The data
• • • • •

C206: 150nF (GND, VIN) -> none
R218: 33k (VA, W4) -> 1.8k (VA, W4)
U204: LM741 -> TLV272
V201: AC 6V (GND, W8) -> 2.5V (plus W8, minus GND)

• • • • •

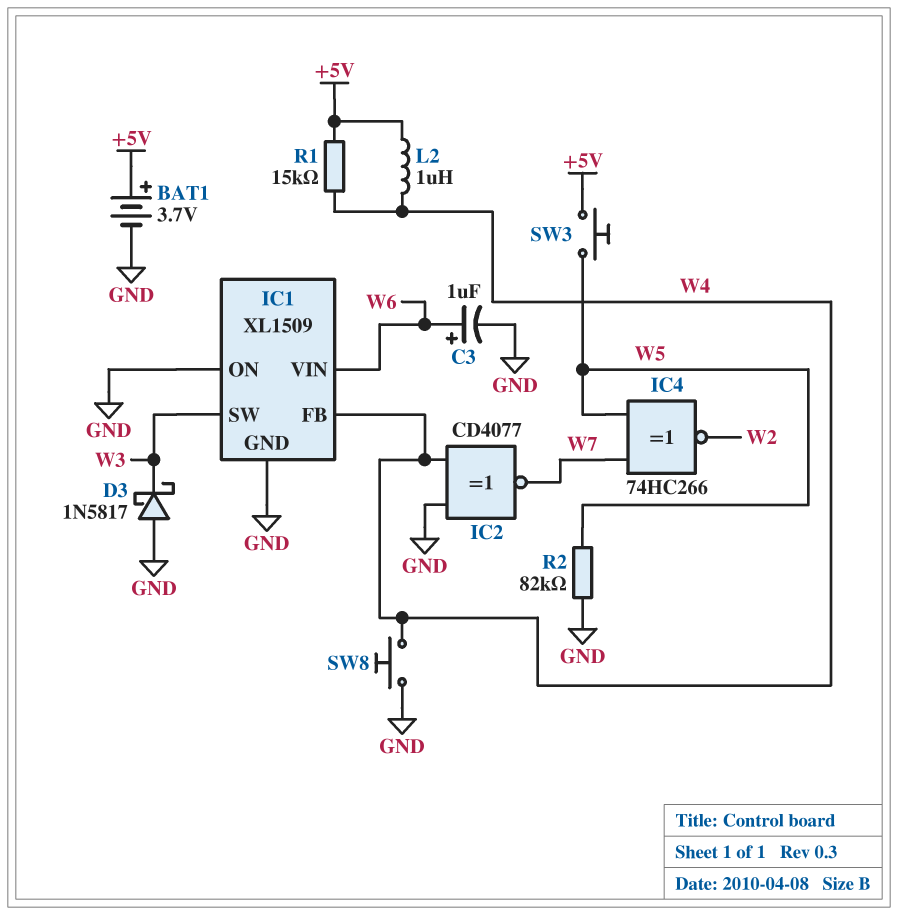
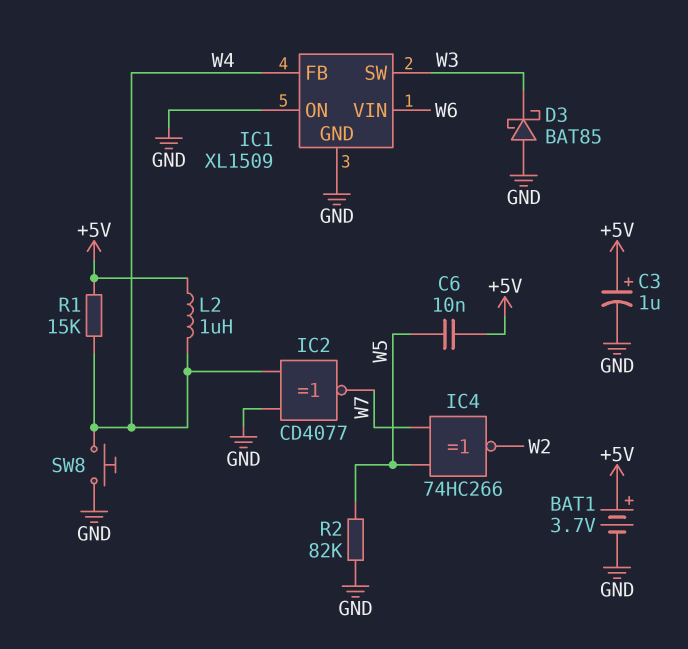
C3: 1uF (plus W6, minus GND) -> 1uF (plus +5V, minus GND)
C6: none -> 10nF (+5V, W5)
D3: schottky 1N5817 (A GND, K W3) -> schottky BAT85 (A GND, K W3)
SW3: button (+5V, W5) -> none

• • • • •

What the task asks
Take the lines above from the one containing "C6: none -> 10nF (+5V, W5)" down to the one containing "SW3: button (+5V, W5) -> none", and transcribe them exactly, both ends included.

Task result
C6: none -> 10nF (+5V, W5)
D3: schottky 1N5817 (A GND, K W3) -> schottky BAT85 (A GND, K W3)
SW3: button (+5V, W5) -> none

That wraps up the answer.